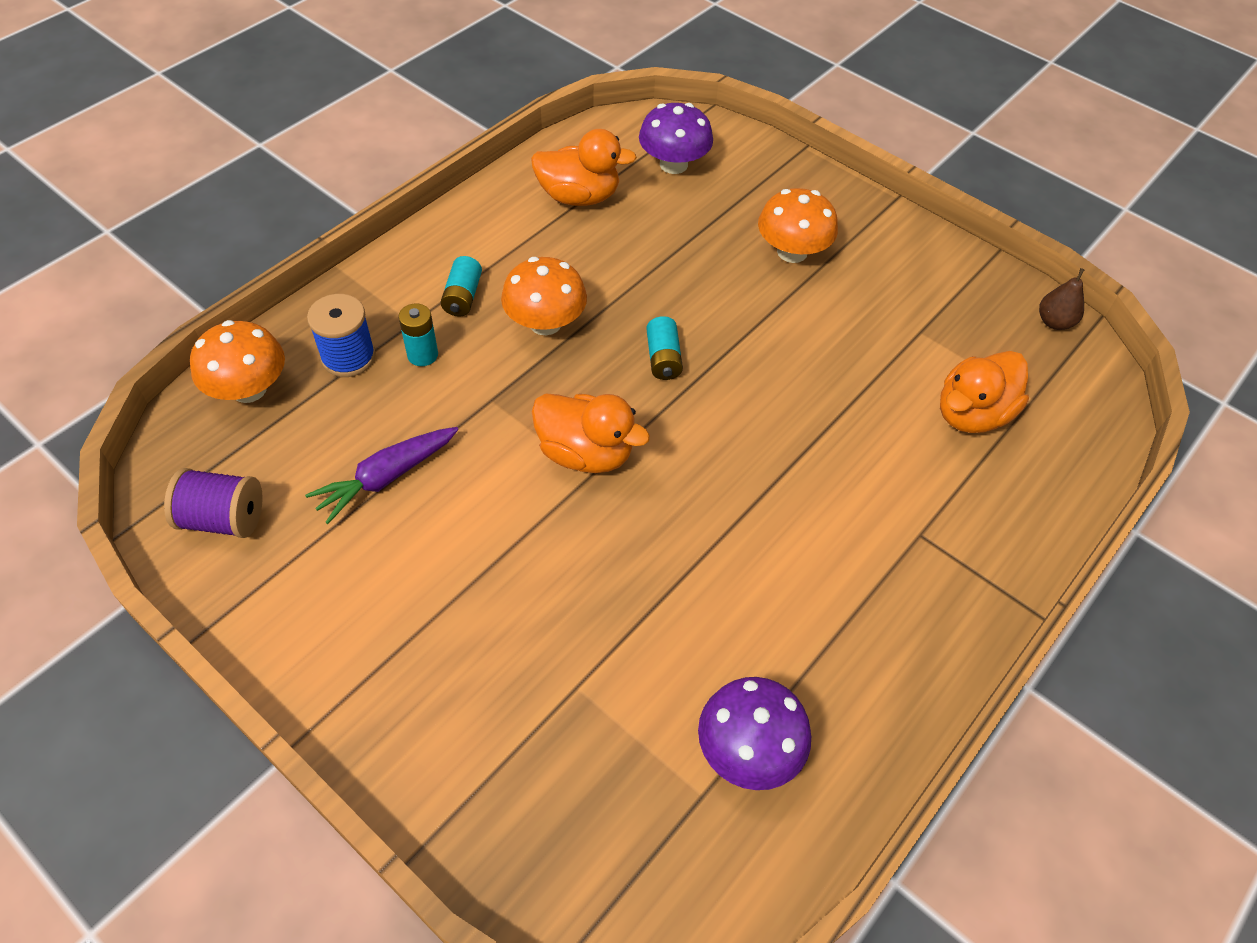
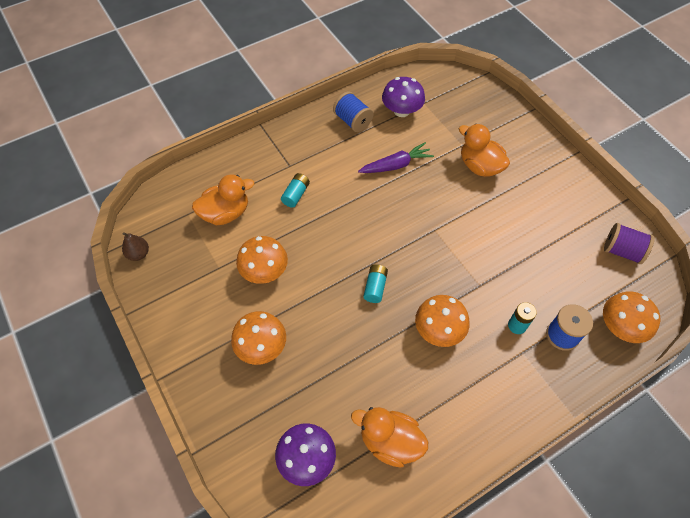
camera: 160 degrees left, 5 degrees up
(386, 478) = (540, 253): purple carrot -> purple carrot (396, 165)
(463, 297) = (488, 365): turquoise battery -> turquoise battery (296, 194)
(585, 453) = (434, 241): orange duck -> orange duck (479, 166)
(848, 342) = (264, 271): none -> orange mushroom
(849, 684) = (352, 121): none -> blue spool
--- --- ---
## Work item
Write the lines out again exactly, beginning at the line that contains "(585, 453) = (434, 241): orange" and stopping only at the final line of the listing above.

## Worked solution
(585, 453) = (434, 241): orange duck -> orange duck (479, 166)
(848, 342) = (264, 271): none -> orange mushroom
(849, 684) = (352, 121): none -> blue spool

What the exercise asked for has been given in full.